Stored data:
---
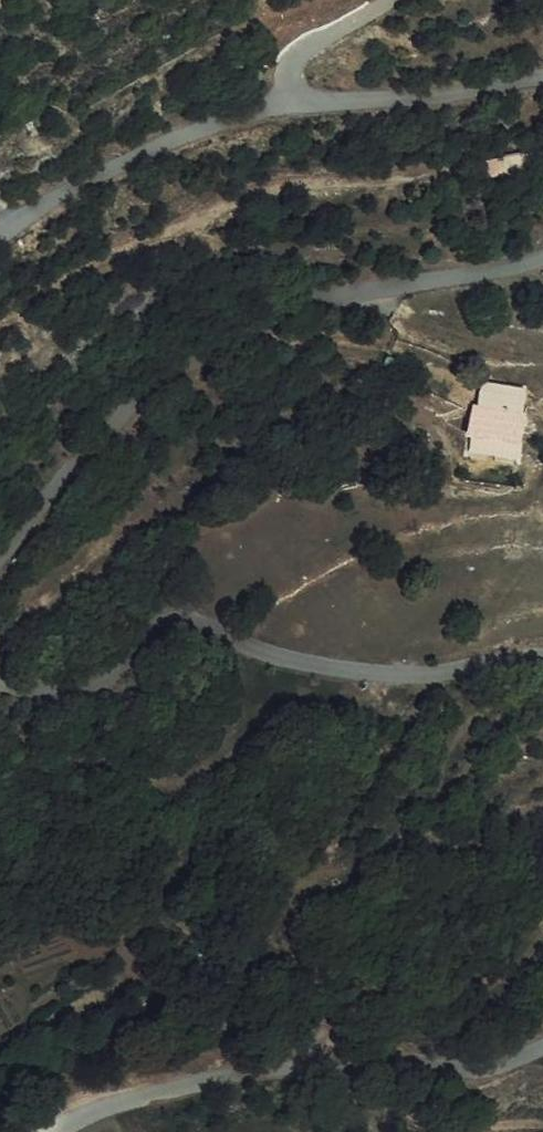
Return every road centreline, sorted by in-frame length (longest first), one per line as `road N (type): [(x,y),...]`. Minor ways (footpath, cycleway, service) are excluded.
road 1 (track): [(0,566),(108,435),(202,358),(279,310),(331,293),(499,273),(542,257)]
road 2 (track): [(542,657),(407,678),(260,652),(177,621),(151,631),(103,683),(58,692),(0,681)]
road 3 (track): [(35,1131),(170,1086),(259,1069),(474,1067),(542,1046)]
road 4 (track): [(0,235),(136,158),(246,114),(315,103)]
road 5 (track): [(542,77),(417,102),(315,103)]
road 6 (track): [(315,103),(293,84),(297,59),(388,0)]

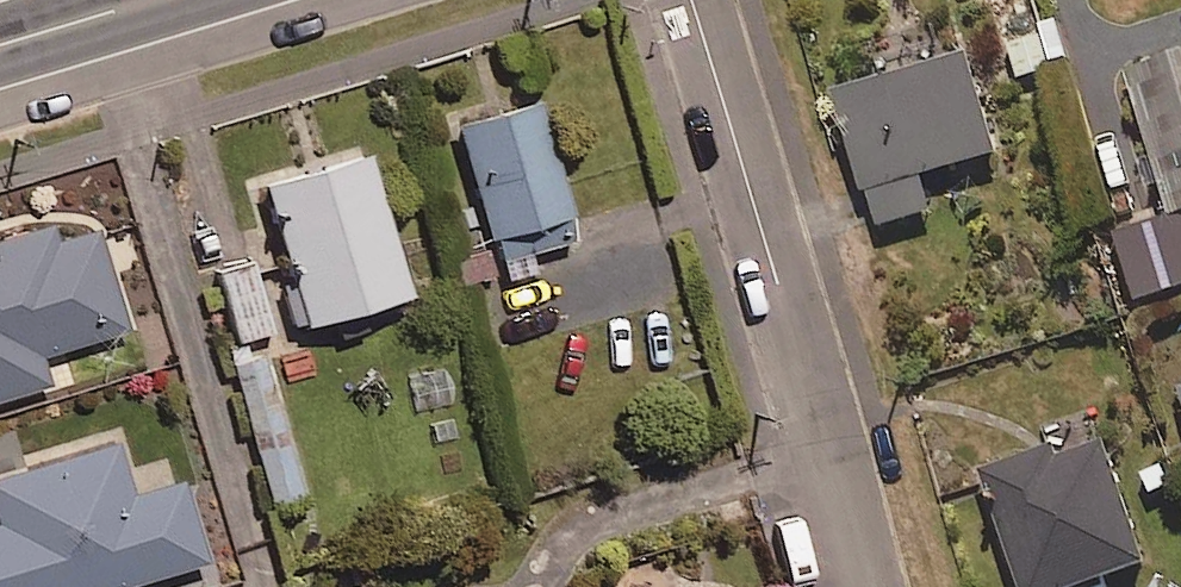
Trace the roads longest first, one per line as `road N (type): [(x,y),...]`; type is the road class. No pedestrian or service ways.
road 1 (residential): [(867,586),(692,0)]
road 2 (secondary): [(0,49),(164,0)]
---
Goal of the exercise: Transcribe each record exactly as it stands, setting aside any pictures.

Response for this exercise:
Return every road centreline, sorted by in-frame length (longest first), one per line as `road N (type): [(x,y),...]`. Minor ways (footpath, cycleway, service) are excluded.
road 1 (track): [(0,566),(108,435),(202,358),(279,310),(331,293),(499,273),(542,257)]
road 2 (track): [(542,657),(407,678),(260,652),(177,621),(151,631),(103,683),(58,692),(0,681)]
road 3 (track): [(35,1131),(170,1086),(259,1069),(474,1067),(542,1046)]
road 4 (track): [(0,235),(136,158),(246,114),(315,103)]
road 5 (track): [(542,77),(417,102),(315,103)]
road 6 (track): [(315,103),(293,84),(297,59),(388,0)]

Trace the roads longest first, one per line as `road N (type): [(x,y),...]`; type is the road class. No pedestrian or service ways.
road 1 (residential): [(867,586),(692,0)]
road 2 (secondary): [(0,49),(164,0)]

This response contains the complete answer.